**Task goal**
Where a line of the listing below includes the word "turquoise", reproduce that line.

**Data to process**
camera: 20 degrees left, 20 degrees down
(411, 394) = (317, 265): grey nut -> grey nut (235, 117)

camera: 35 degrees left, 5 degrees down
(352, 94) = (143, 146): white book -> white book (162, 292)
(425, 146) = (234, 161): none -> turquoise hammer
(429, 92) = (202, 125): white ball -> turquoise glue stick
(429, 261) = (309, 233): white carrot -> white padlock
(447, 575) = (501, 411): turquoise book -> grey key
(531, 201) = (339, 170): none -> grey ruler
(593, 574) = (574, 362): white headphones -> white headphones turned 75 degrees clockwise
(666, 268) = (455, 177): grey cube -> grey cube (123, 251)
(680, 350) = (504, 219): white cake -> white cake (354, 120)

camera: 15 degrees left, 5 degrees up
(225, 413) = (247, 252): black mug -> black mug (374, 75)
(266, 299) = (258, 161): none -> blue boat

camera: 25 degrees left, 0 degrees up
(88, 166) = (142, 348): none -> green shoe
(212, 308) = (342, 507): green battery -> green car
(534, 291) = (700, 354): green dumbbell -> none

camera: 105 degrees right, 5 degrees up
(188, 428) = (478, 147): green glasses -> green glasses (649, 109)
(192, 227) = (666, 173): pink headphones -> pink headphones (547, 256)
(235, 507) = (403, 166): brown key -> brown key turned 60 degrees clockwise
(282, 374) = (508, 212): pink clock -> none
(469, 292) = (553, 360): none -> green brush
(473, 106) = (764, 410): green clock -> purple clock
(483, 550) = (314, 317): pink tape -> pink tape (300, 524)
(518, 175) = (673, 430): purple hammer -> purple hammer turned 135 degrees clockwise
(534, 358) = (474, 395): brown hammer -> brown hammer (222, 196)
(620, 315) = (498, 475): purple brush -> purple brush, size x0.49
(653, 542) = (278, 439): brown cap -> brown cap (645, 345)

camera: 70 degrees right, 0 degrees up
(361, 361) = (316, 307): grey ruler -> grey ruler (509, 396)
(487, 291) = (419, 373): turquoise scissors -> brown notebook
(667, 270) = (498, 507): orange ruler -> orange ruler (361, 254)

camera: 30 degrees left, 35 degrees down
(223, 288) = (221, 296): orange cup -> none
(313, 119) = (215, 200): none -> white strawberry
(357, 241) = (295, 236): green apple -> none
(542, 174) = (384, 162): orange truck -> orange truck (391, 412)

**Answer space**
(425, 146) = (234, 161): none -> turquoise hammer
(429, 92) = (202, 125): white ball -> turquoise glue stick
(447, 575) = (501, 411): turquoise book -> grey key
(487, 291) = (419, 373): turquoise scissors -> brown notebook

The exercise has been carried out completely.